» **WHAT THE EXERCISE ASKS**: Every line of the material below should be repeated exactly.

» **THE DATA**:
'''
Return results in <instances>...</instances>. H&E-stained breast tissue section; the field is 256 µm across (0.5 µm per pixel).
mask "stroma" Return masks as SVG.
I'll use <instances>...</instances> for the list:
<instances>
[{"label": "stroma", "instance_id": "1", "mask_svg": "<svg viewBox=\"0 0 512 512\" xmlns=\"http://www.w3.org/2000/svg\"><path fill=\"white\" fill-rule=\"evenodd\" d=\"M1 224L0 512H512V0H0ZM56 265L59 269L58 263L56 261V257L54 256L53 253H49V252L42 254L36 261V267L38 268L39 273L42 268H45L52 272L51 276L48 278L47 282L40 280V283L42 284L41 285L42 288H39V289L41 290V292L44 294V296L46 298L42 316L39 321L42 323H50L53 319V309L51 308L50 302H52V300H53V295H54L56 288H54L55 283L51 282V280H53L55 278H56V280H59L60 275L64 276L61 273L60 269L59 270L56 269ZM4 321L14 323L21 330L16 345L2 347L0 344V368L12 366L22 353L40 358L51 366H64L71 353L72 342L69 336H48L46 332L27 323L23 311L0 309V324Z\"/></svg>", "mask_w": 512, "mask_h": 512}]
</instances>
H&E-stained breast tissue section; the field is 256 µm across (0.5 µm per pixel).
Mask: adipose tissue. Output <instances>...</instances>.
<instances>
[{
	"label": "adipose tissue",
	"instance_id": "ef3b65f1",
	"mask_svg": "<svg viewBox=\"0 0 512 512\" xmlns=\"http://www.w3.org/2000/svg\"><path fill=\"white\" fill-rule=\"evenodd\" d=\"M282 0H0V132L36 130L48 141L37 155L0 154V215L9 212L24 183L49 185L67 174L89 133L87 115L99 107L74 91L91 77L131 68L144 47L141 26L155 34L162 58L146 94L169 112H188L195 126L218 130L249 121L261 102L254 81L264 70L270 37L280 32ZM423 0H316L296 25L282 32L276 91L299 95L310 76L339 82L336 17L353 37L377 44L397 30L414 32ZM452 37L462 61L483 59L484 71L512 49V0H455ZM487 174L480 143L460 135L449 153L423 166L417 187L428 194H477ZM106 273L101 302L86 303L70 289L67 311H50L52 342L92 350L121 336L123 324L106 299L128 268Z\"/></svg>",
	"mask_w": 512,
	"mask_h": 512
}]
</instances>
'''
» **SOLUTION**:
Return results in <instances>...</instances>. H&E-stained breast tissue section; the field is 256 µm across (0.5 µm per pixel).
mask "stroma" Return masks as SVG.
I'll use <instances>...</instances> for the list:
<instances>
[{"label": "stroma", "instance_id": "1", "mask_svg": "<svg viewBox=\"0 0 512 512\" xmlns=\"http://www.w3.org/2000/svg\"><path fill=\"white\" fill-rule=\"evenodd\" d=\"M1 224L0 512H512V0H0ZM56 265L59 269L58 263L56 261V257L54 256L53 253H49V252L42 254L36 261V267L38 268L39 273L42 268H45L52 272L51 276L48 278L47 282L40 280V283L42 284L41 285L42 288H39V289L41 290V292L44 294V296L46 298L42 316L39 321L42 323H50L53 319V309L51 308L50 302H52V300H53V295H54L56 288H54L55 283L51 282V280H53L55 278H56V280H59L60 275L64 276L61 273L60 269L59 270L56 269ZM4 321L14 323L21 330L16 345L2 347L0 344V368L12 366L22 353L40 358L51 366H64L71 353L72 342L69 336H48L46 332L27 323L23 311L0 309V324Z\"/></svg>", "mask_w": 512, "mask_h": 512}]
</instances>
H&E-stained breast tissue section; the field is 256 µm across (0.5 µm per pixel).
Mask: adipose tissue. Output <instances>...</instances>.
<instances>
[{
	"label": "adipose tissue",
	"instance_id": "ef3b65f1",
	"mask_svg": "<svg viewBox=\"0 0 512 512\" xmlns=\"http://www.w3.org/2000/svg\"><path fill=\"white\" fill-rule=\"evenodd\" d=\"M282 0H0V132L36 130L48 141L37 155L0 154V215L9 212L24 183L49 185L67 174L89 133L87 115L99 107L74 91L91 77L131 68L144 47L141 26L155 34L162 58L146 94L169 112H188L195 126L218 130L249 121L261 102L254 81L264 70L270 37L280 32ZM423 0H316L296 25L282 32L276 91L299 95L310 76L339 82L336 17L353 37L377 44L397 30L414 32ZM452 37L462 61L483 59L484 71L512 49V0H455ZM487 174L480 143L460 135L449 153L423 166L417 187L428 194H477ZM106 273L101 302L86 303L70 289L67 311H50L52 342L92 350L121 336L123 324L106 299L128 268Z\"/></svg>",
	"mask_w": 512,
	"mask_h": 512
}]
</instances>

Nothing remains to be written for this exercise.